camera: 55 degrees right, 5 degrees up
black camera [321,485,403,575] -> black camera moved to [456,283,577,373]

____________________

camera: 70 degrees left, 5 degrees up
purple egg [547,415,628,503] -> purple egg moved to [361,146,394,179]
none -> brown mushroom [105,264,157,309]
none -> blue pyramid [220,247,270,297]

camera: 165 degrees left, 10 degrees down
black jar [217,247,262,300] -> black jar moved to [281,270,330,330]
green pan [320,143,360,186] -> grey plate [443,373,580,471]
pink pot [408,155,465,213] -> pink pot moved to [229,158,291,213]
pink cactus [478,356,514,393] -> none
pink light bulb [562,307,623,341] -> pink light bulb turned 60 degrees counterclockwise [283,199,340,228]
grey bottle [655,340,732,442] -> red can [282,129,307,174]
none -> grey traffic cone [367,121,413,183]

____________________

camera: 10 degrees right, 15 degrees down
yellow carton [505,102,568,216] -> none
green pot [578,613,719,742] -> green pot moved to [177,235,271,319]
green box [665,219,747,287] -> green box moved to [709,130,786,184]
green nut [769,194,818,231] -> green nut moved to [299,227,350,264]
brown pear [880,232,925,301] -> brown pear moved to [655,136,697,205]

____________________

Task objective
Working from the data above, extract solely the lines from the one containing "purple egg [547,415,628,503]" through the one containing "none -> grey traffic cone [367,121,413,183]", exactly as they appear, both included.

Answer to the problem
purple egg [547,415,628,503] -> purple egg moved to [361,146,394,179]
none -> brown mushroom [105,264,157,309]
none -> blue pyramid [220,247,270,297]

camera: 165 degrees left, 10 degrees down
black jar [217,247,262,300] -> black jar moved to [281,270,330,330]
green pan [320,143,360,186] -> grey plate [443,373,580,471]
pink pot [408,155,465,213] -> pink pot moved to [229,158,291,213]
pink cactus [478,356,514,393] -> none
pink light bulb [562,307,623,341] -> pink light bulb turned 60 degrees counterclockwise [283,199,340,228]
grey bottle [655,340,732,442] -> red can [282,129,307,174]
none -> grey traffic cone [367,121,413,183]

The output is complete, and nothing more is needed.